Activity →
Where a record contains a picture, omit the picture and repeat the rest exactly.

"""

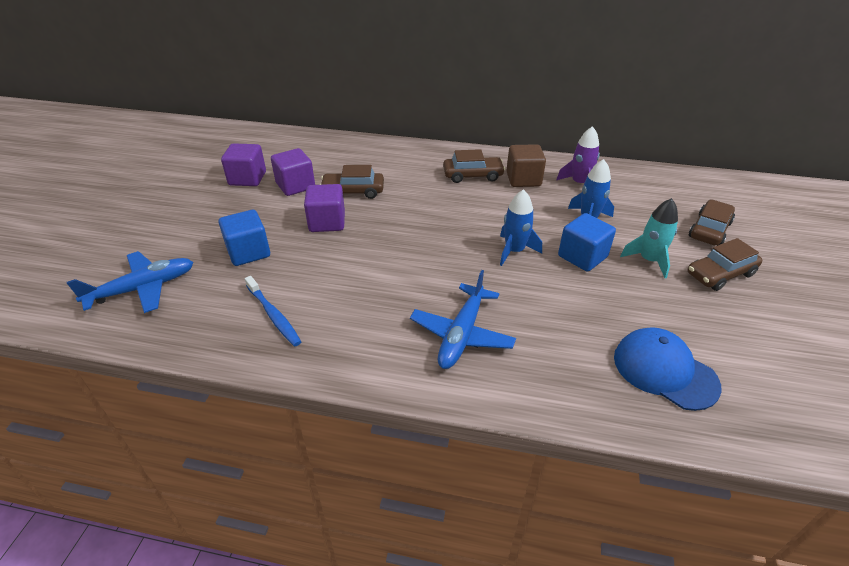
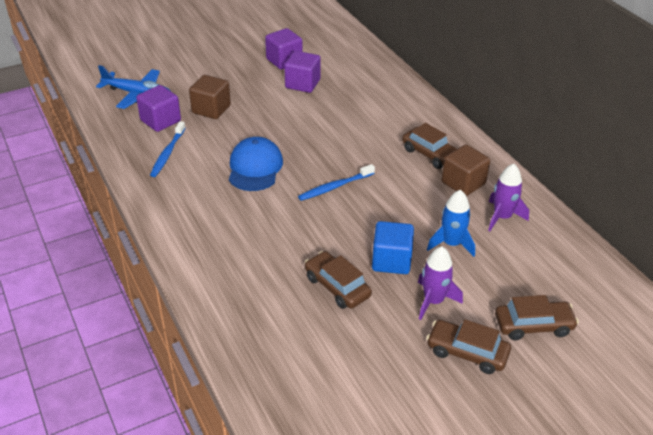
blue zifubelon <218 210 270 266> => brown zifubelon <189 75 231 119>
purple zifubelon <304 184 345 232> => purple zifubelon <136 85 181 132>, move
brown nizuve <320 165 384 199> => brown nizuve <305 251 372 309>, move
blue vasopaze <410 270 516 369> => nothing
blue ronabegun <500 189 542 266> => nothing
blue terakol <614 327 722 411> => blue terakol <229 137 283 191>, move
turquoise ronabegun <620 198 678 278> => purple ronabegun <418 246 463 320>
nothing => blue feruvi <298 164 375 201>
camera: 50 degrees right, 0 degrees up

"""

Task solution →
blue zifubelon <218 210 270 266> => brown zifubelon <189 75 231 119>
purple zifubelon <304 184 345 232> => purple zifubelon <136 85 181 132>, move
brown nizuve <320 165 384 199> => brown nizuve <305 251 372 309>, move
blue vasopaze <410 270 516 369> => nothing
blue ronabegun <500 189 542 266> => nothing
blue terakol <614 327 722 411> => blue terakol <229 137 283 191>, move
turquoise ronabegun <620 198 678 278> => purple ronabegun <418 246 463 320>
nothing => blue feruvi <298 164 375 201>
camera: 50 degrees right, 0 degrees up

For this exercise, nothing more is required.